WHAT YOU ARE ASKED TO DO: Please output every record below exactly as written, leaving out any pictures.

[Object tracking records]
- - - - -
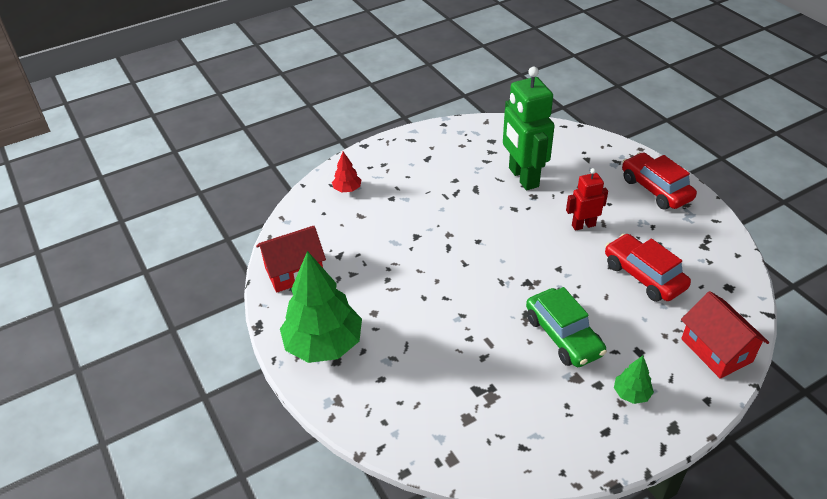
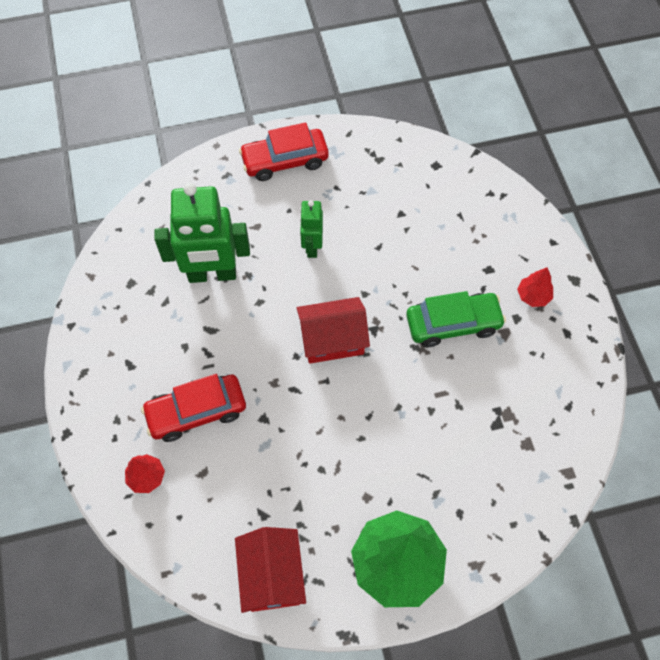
camera: 75 degrees left, 20 degrees up
(583, 225) = (312, 247): red robot -> green robot
(631, 394) = (533, 296): green tree -> red tree
(644, 276) = (400, 225): red car -> red car (196, 412)
(716, 350) = (503, 210): red house -> red house (332, 339)

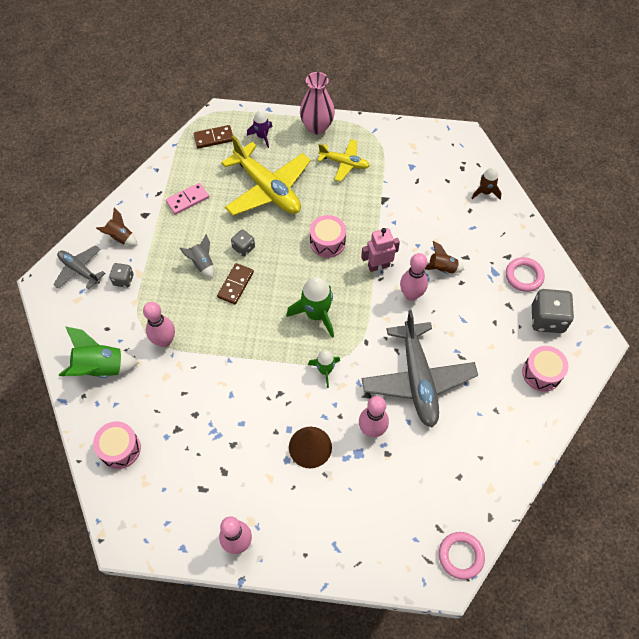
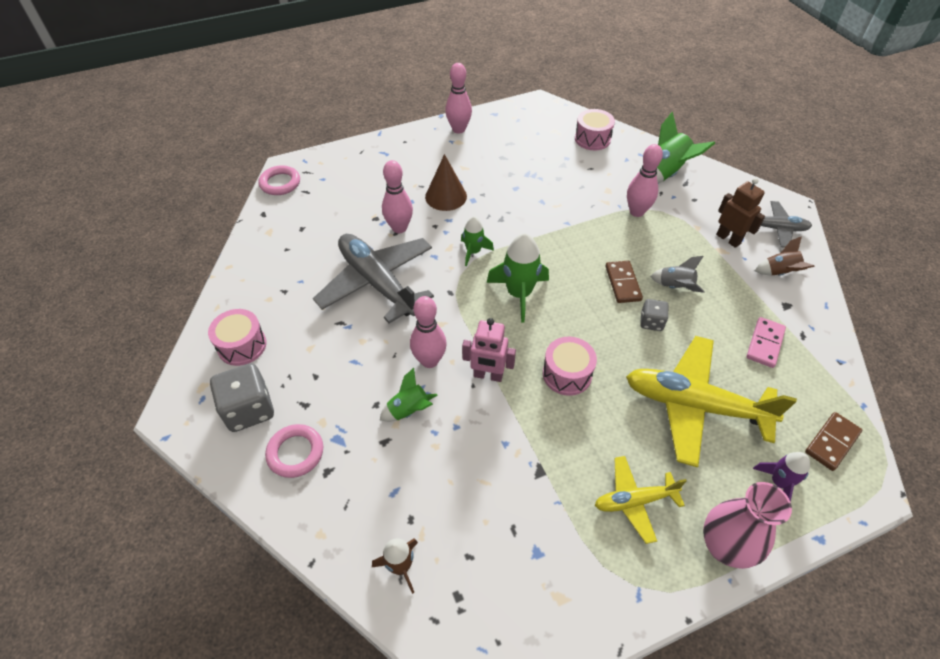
camera: 150 degrees right, 10 degrees down
(123, 280) = (728, 239): grey dice -> brown robot
(378, 266) = (488, 375): pink robot -> pink robot turned 60 degrees clockwise
(442, 268) = (409, 410): brown rocket -> green rocket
- - - - -
SOLUTION TO THIS PROBLEM:
camera: 75 degrees left, 20 degrees up
(583, 225) = (312, 247): red robot -> green robot
(631, 394) = (533, 296): green tree -> red tree
(644, 276) = (400, 225): red car -> red car (196, 412)
(716, 350) = (503, 210): red house -> red house (332, 339)

camera: 150 degrees right, 10 degrees down
(123, 280) = (728, 239): grey dice -> brown robot
(378, 266) = (488, 375): pink robot -> pink robot turned 60 degrees clockwise
(442, 268) = (409, 410): brown rocket -> green rocket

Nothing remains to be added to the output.